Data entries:

········

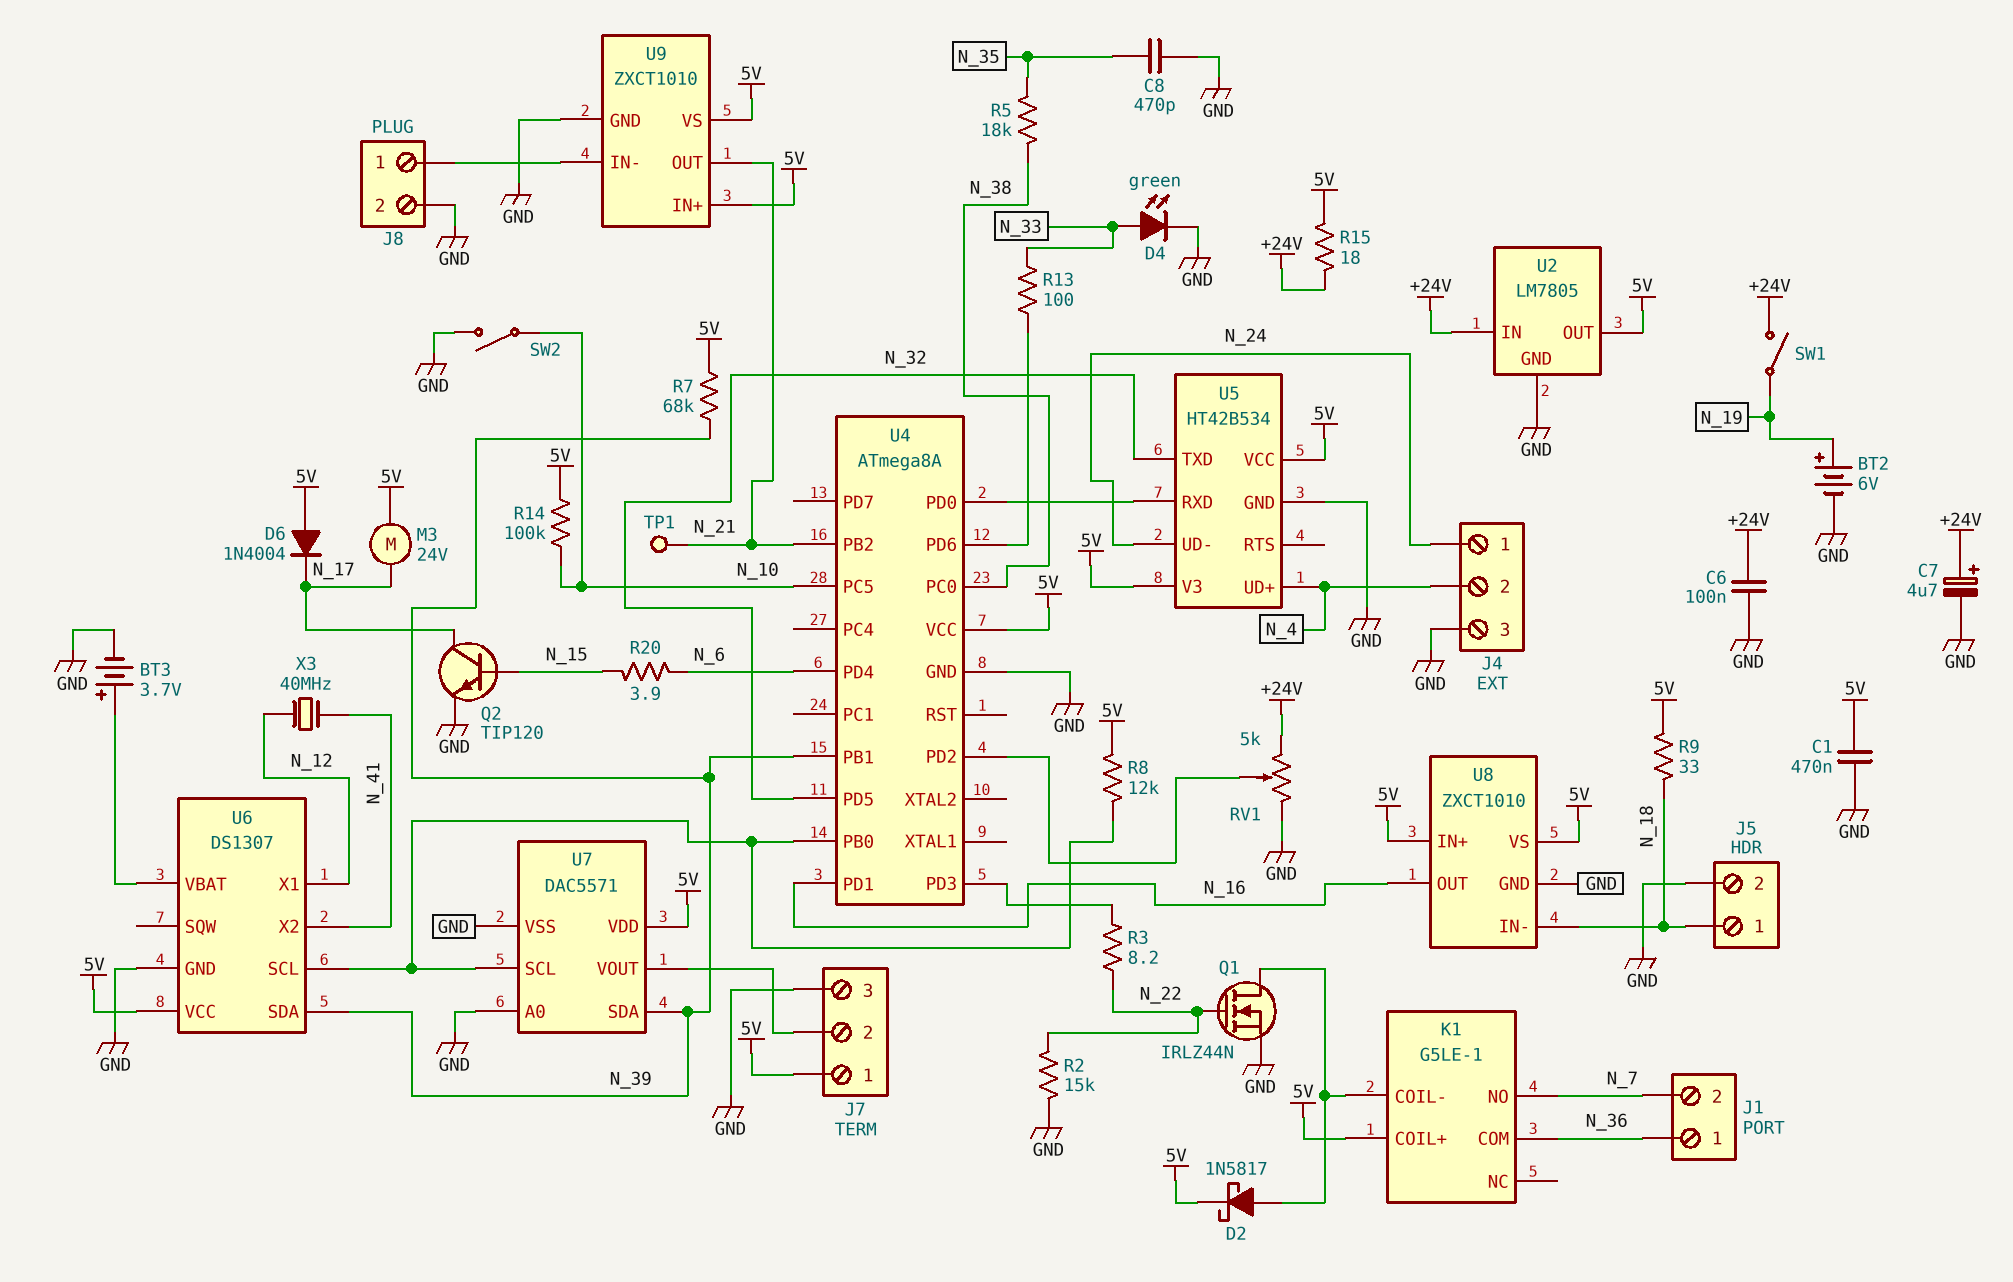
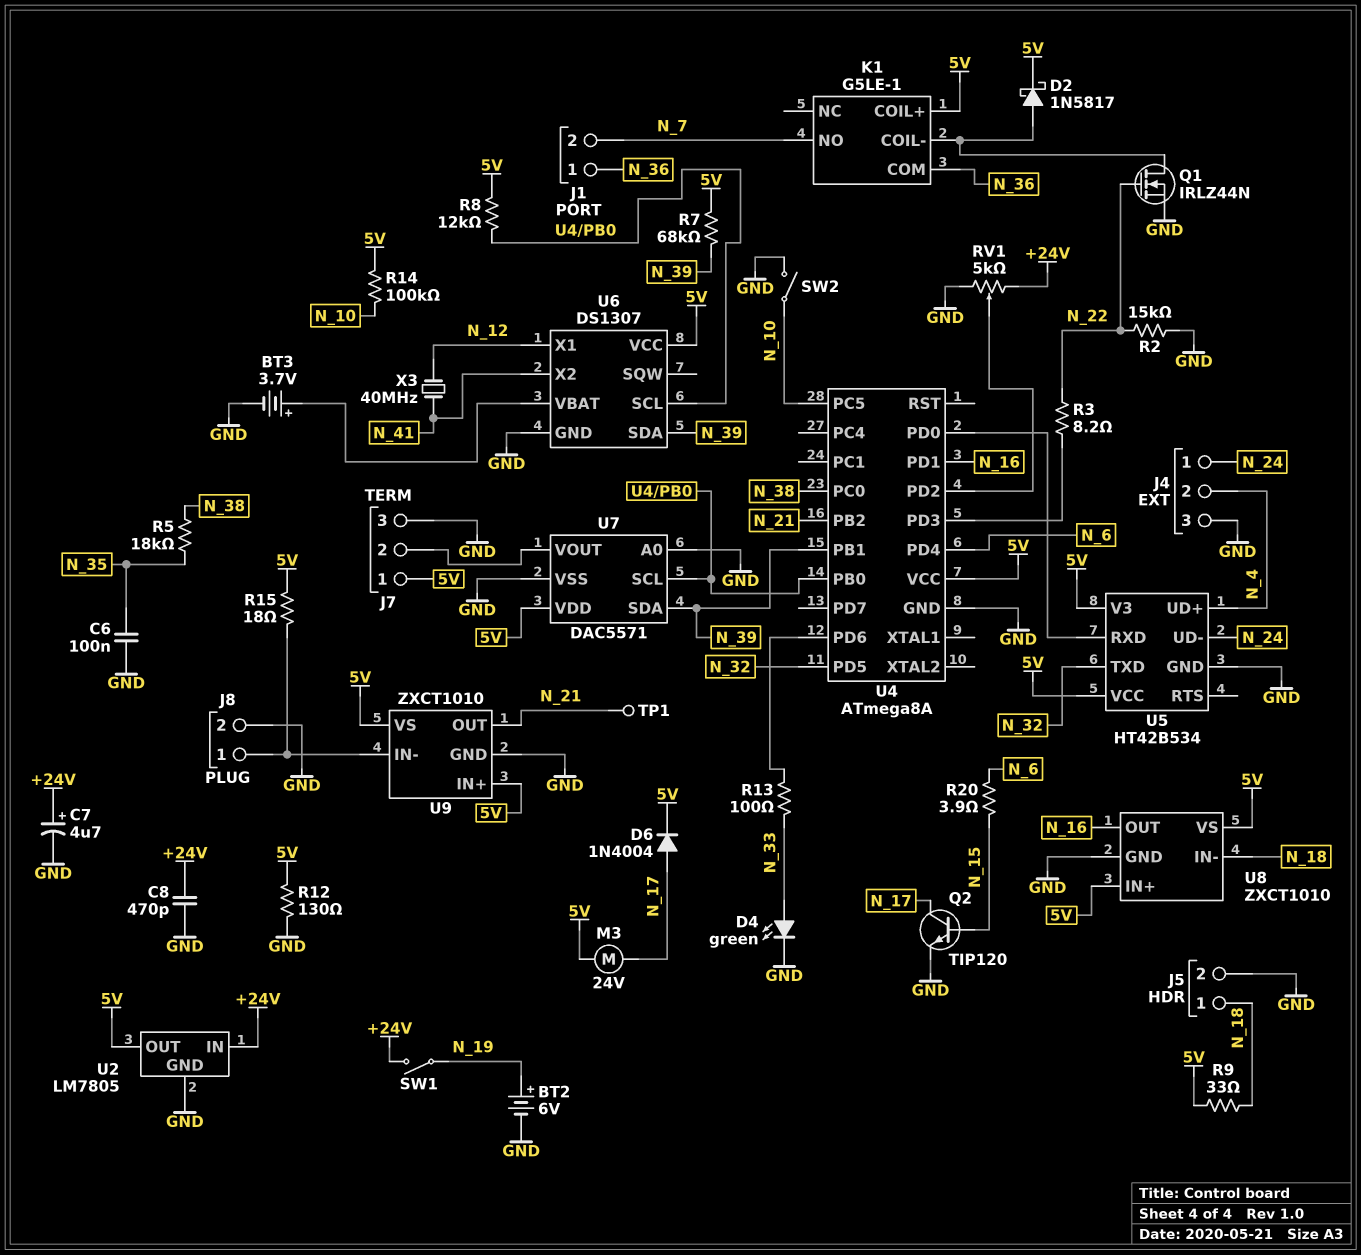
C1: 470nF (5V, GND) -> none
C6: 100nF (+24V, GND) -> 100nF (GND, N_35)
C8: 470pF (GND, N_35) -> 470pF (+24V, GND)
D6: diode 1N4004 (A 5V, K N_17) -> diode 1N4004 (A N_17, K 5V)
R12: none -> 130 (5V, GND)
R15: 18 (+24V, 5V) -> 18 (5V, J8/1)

········

EXERCISE GOAL: Gather each line from the entries above that includes the word "none".

TASK RESULT:
C1: 470nF (5V, GND) -> none
R12: none -> 130 (5V, GND)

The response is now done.